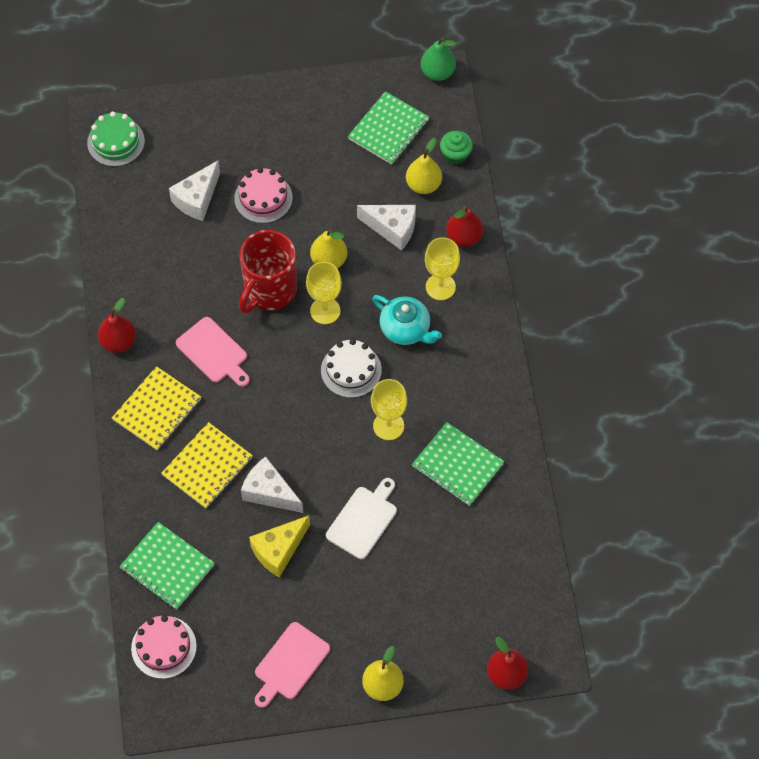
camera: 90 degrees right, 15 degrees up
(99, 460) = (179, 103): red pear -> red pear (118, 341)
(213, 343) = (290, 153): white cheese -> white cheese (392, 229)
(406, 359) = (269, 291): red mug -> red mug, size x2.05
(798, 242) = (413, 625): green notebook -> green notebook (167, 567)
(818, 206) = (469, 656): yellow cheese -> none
━━━━━━━━
**What you are asked to do**
Scan the entries for the word "cheese". Report each line that has it.

**Response for this exercise**
(213, 343) = (290, 153): white cheese -> white cheese (392, 229)
(818, 206) = (469, 656): yellow cheese -> none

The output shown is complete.